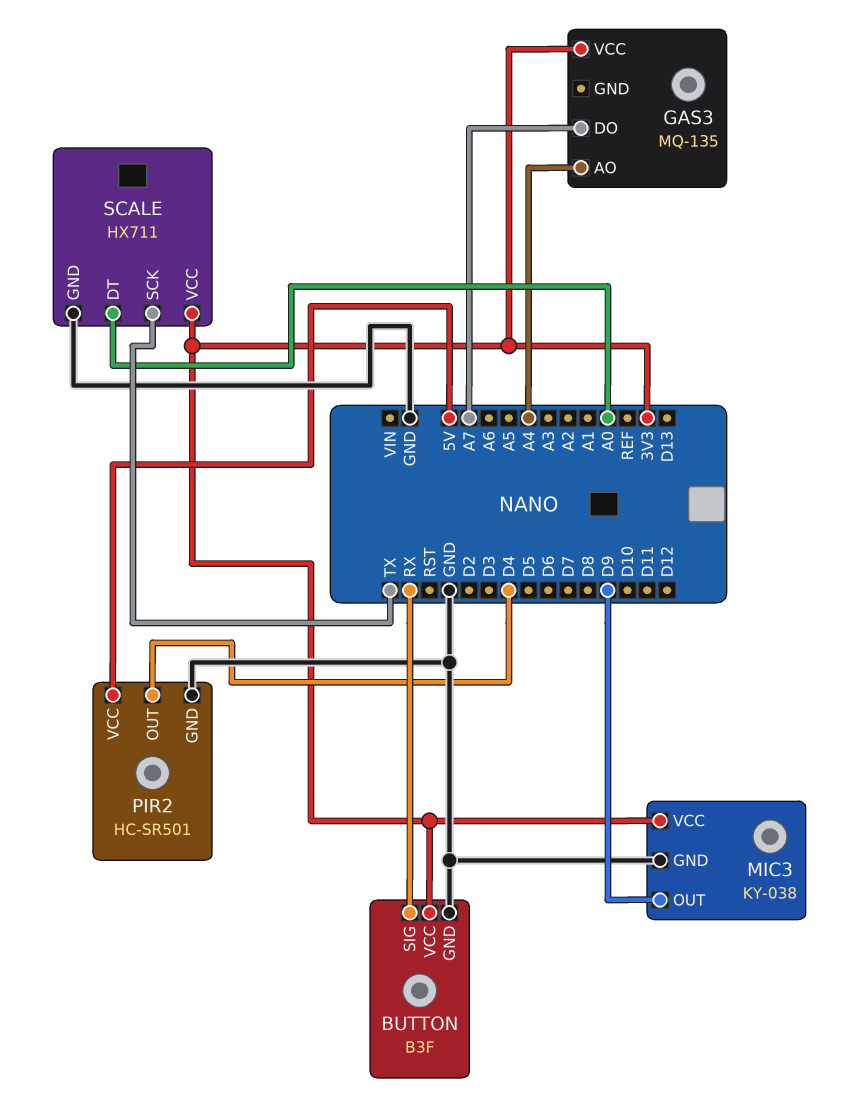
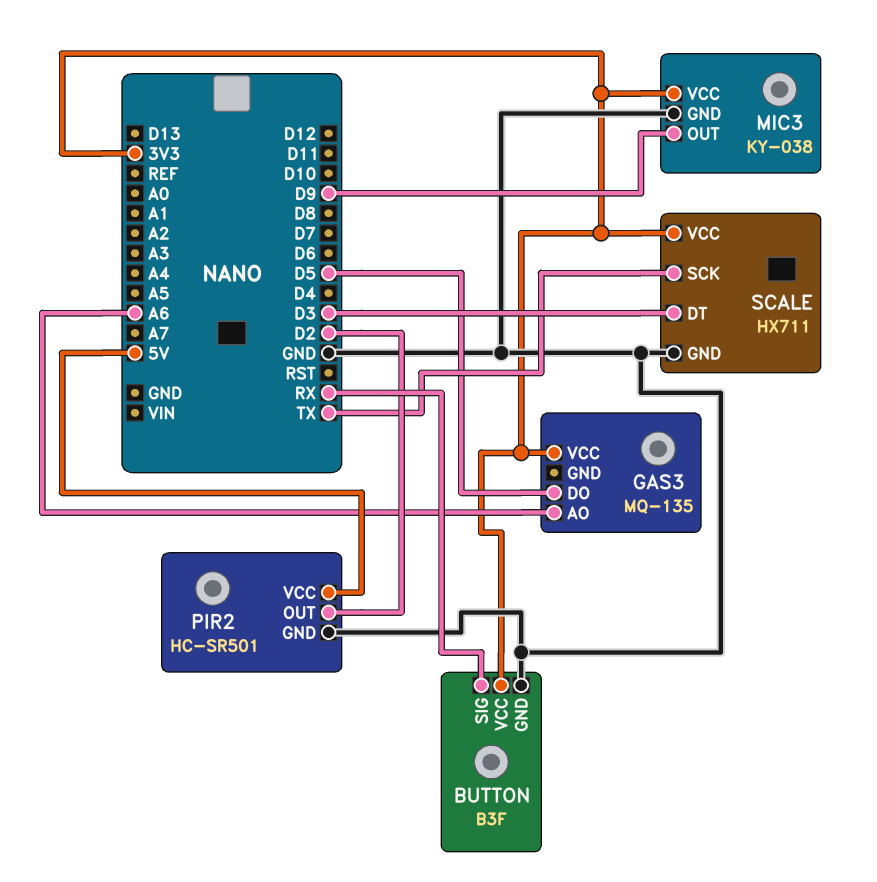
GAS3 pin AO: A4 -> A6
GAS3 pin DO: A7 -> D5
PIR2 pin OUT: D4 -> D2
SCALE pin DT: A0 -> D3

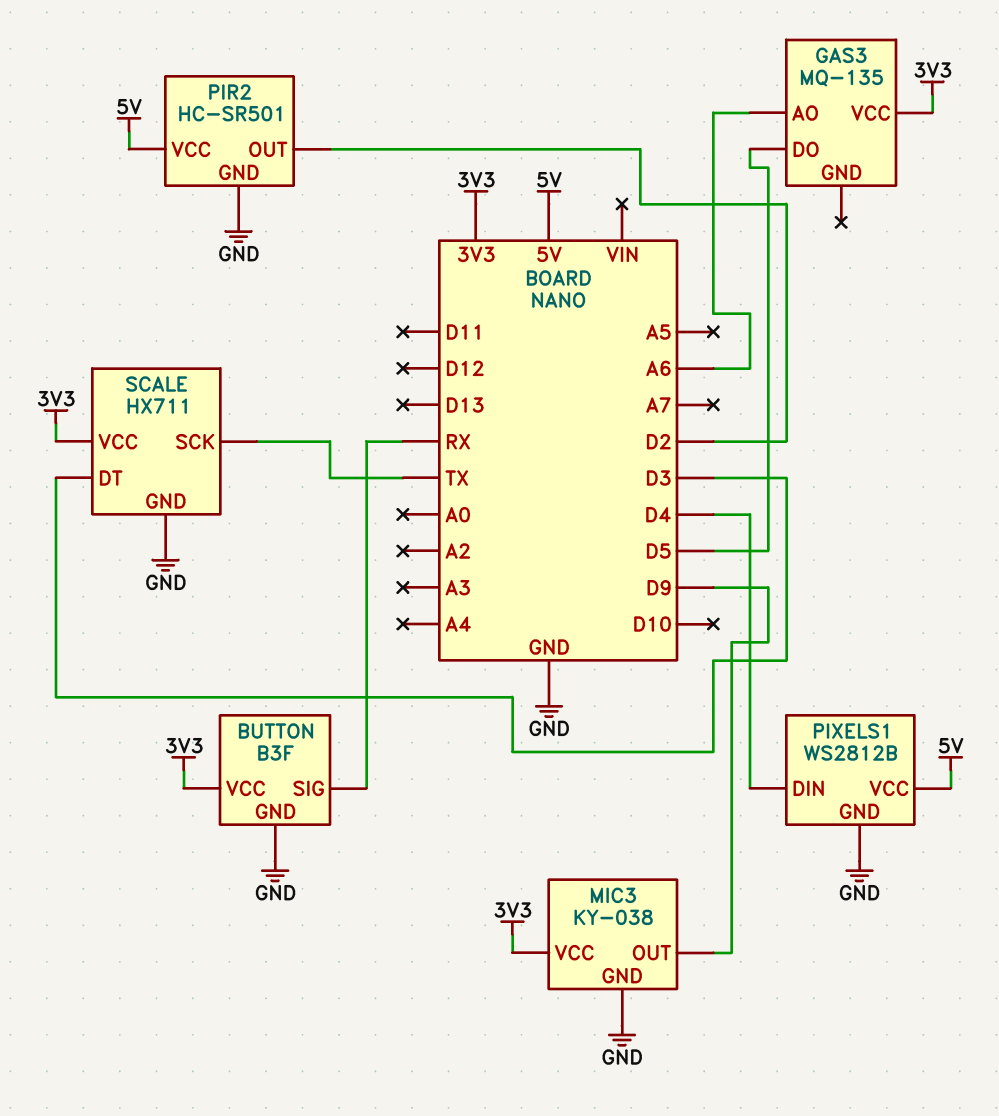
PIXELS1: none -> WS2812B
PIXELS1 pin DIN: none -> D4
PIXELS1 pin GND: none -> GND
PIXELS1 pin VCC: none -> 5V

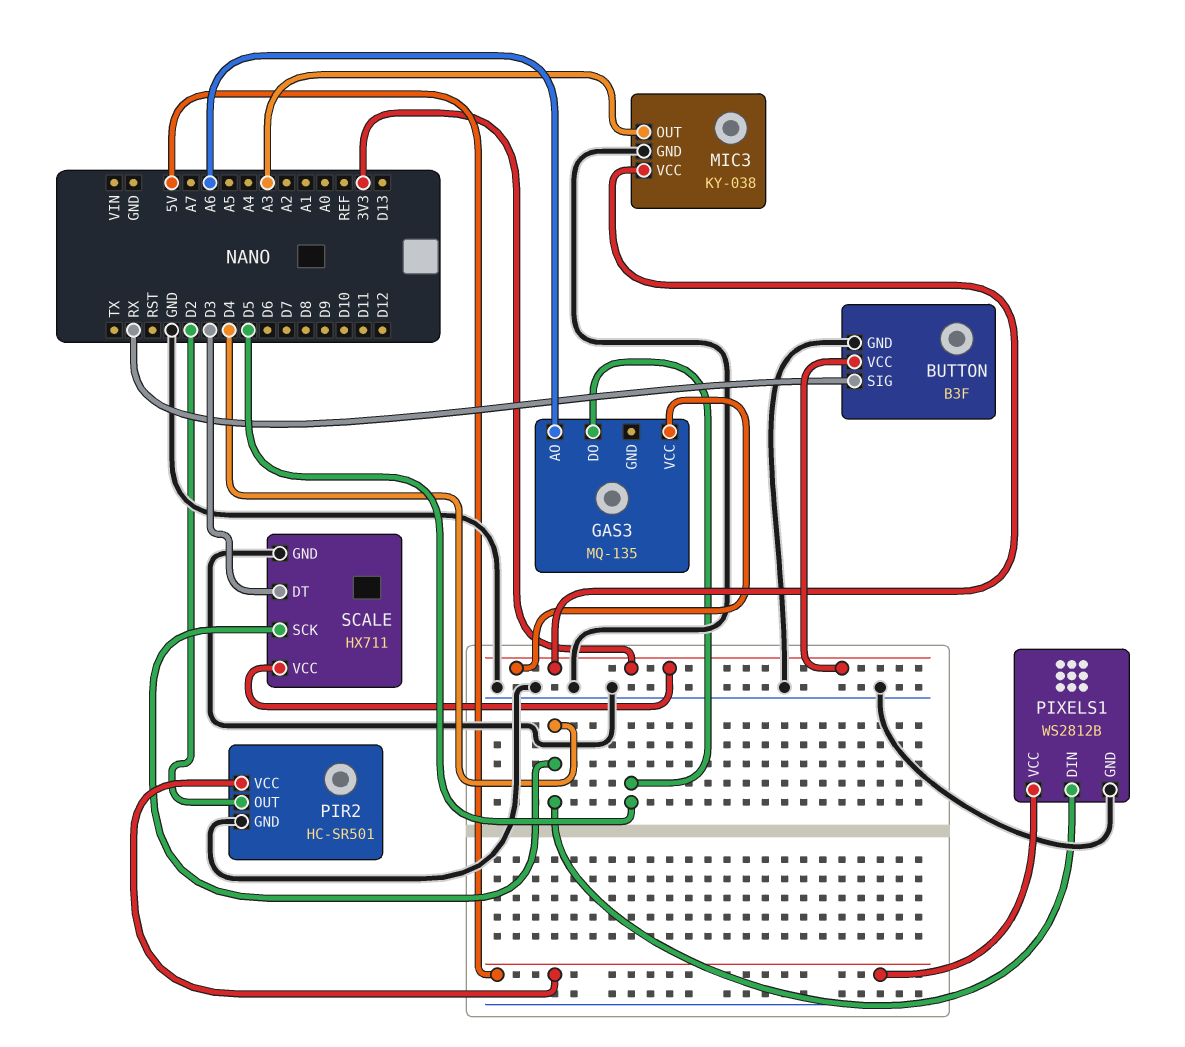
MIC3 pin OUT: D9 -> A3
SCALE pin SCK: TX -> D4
━━━━━━━━━━━━━━━━
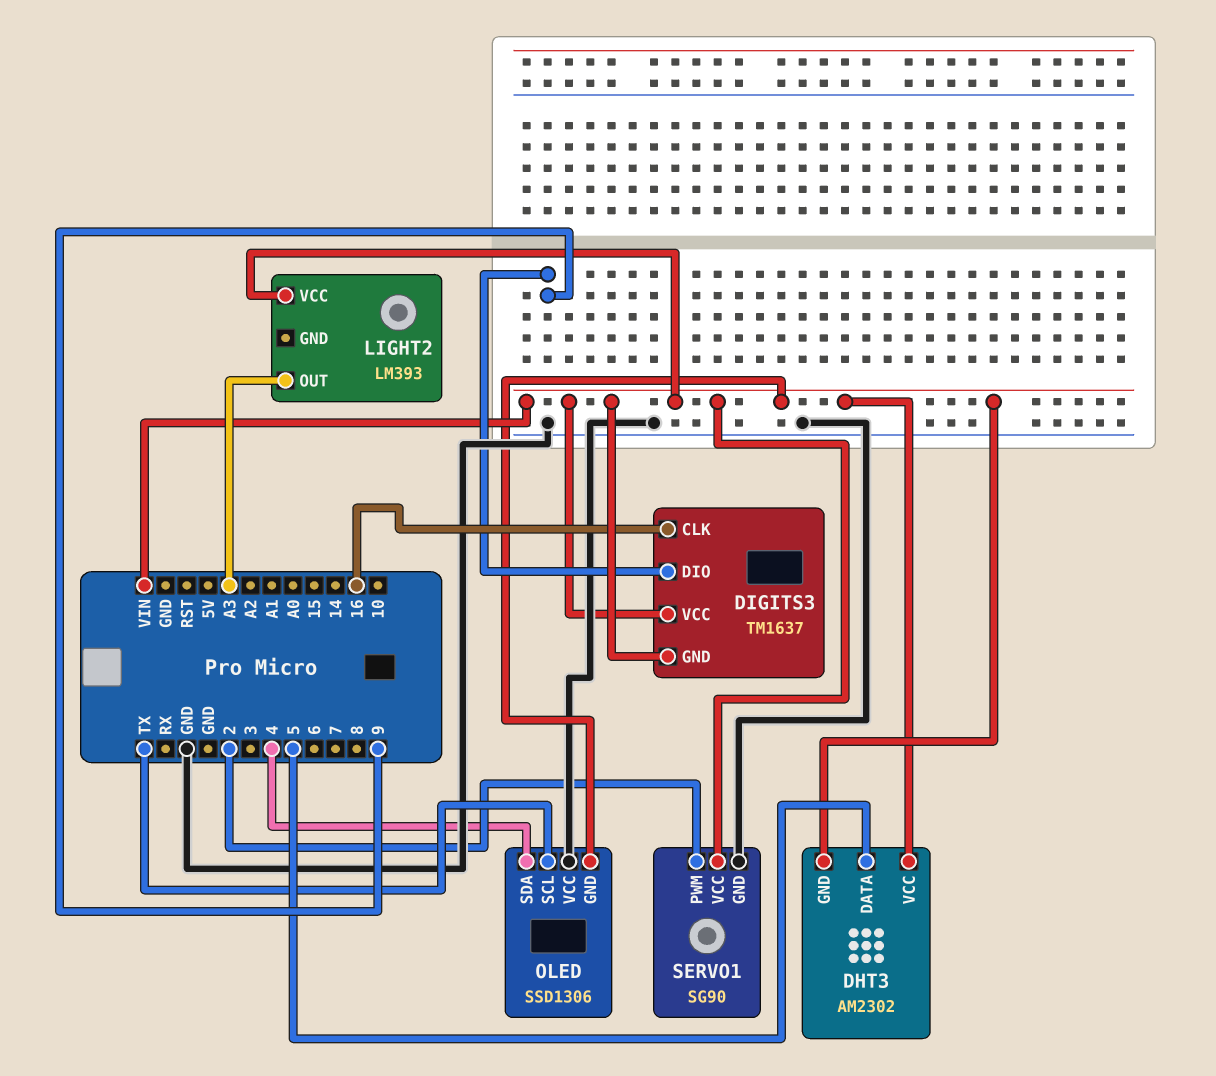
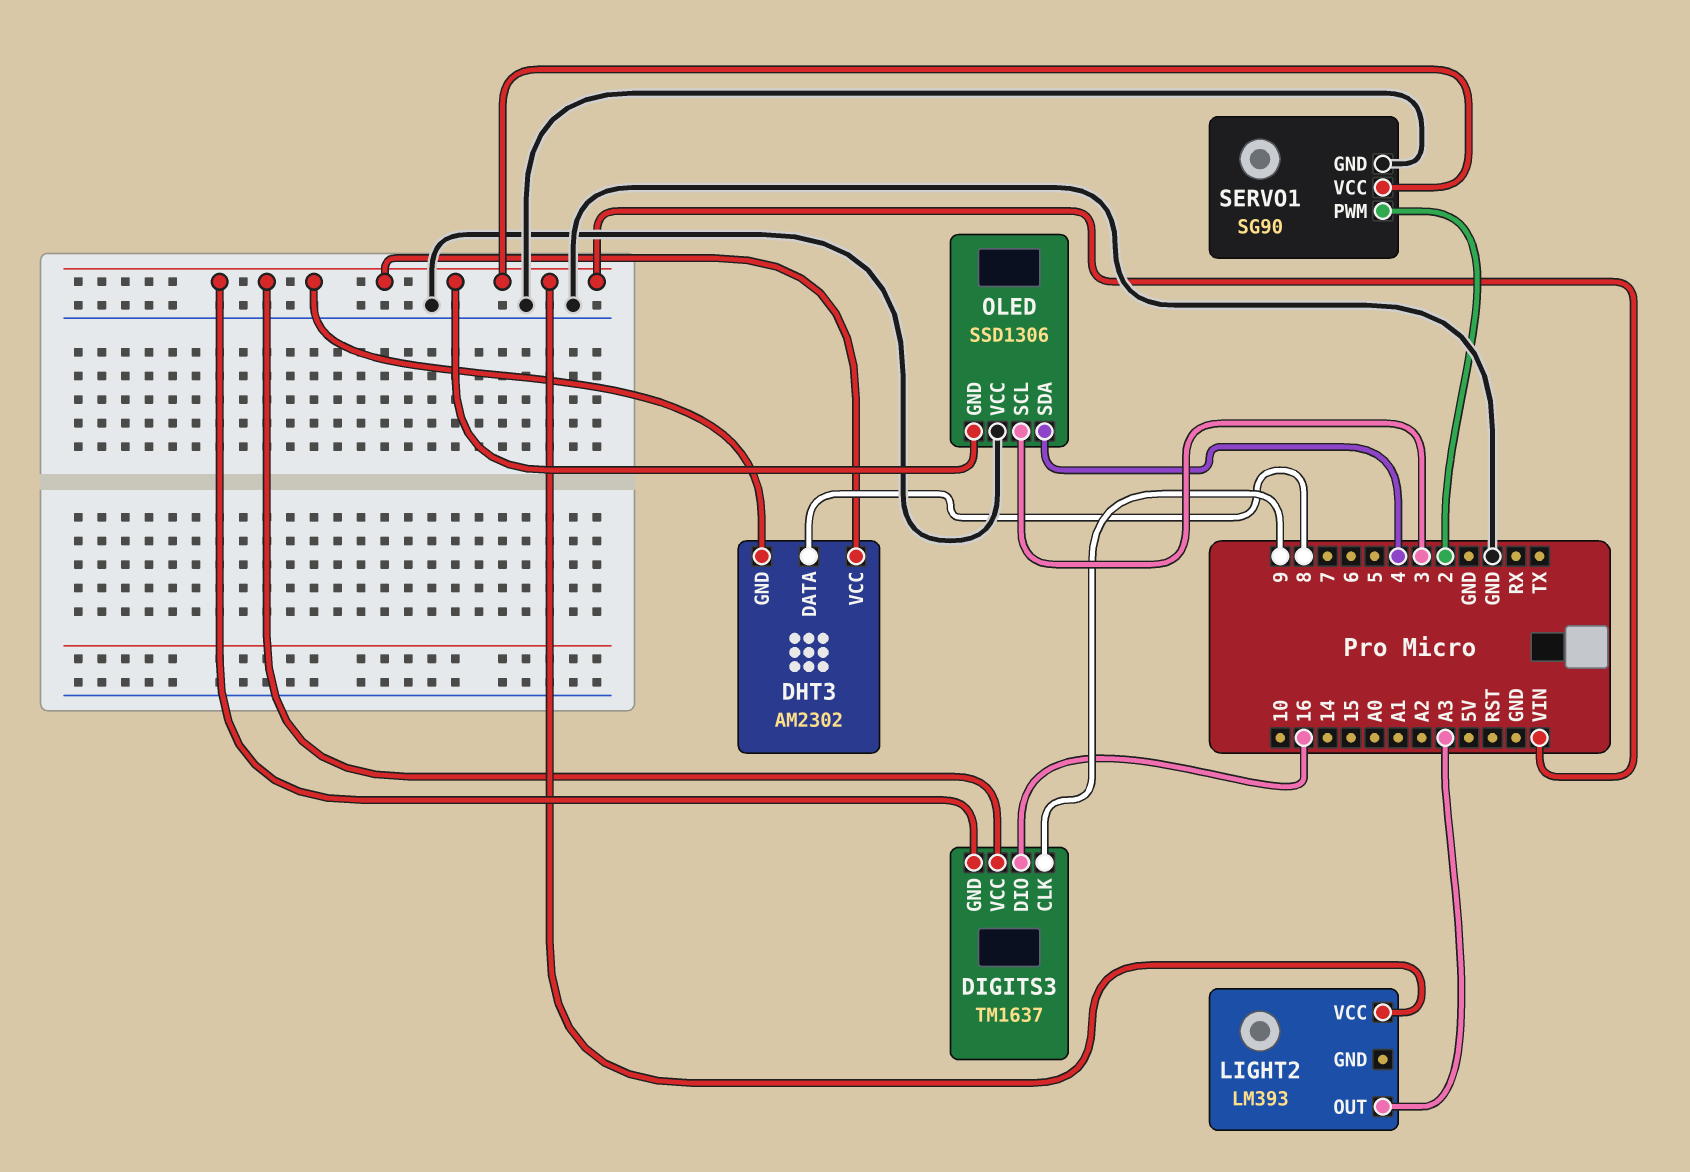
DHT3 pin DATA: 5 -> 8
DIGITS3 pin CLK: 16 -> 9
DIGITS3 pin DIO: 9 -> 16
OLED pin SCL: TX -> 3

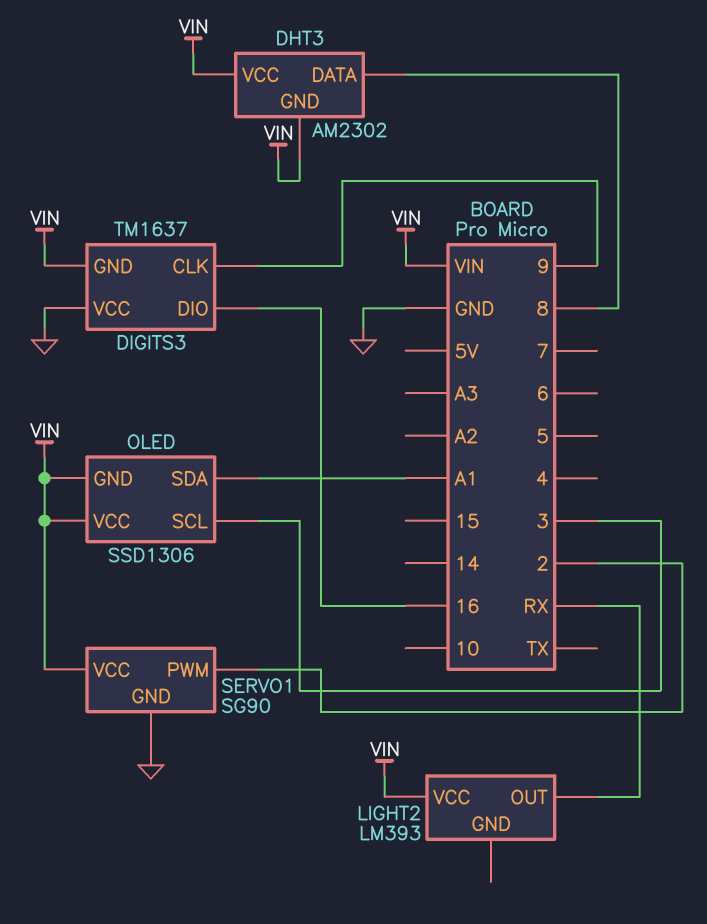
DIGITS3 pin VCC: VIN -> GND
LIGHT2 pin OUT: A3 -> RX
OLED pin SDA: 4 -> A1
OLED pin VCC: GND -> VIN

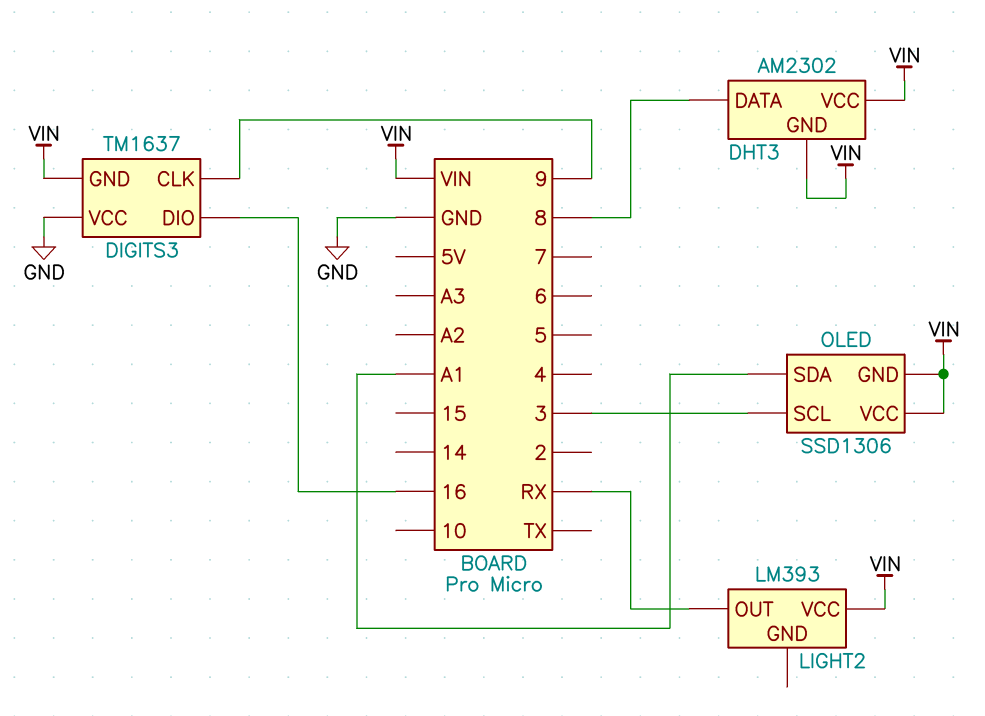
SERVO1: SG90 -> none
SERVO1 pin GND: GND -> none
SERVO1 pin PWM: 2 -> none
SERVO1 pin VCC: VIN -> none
━━━━━━━━━━━━━━━━
Make an exact copy of the lines above, beginning with the line with "GAS3 pin AO: A4 -> A6" and ending with the line with "SCALE pin SCK: TX -> D4", and keep the pictures out of it.

● **Task answer**:
GAS3 pin AO: A4 -> A6
GAS3 pin DO: A7 -> D5
PIR2 pin OUT: D4 -> D2
SCALE pin DT: A0 -> D3

PIXELS1: none -> WS2812B
PIXELS1 pin DIN: none -> D4
PIXELS1 pin GND: none -> GND
PIXELS1 pin VCC: none -> 5V

MIC3 pin OUT: D9 -> A3
SCALE pin SCK: TX -> D4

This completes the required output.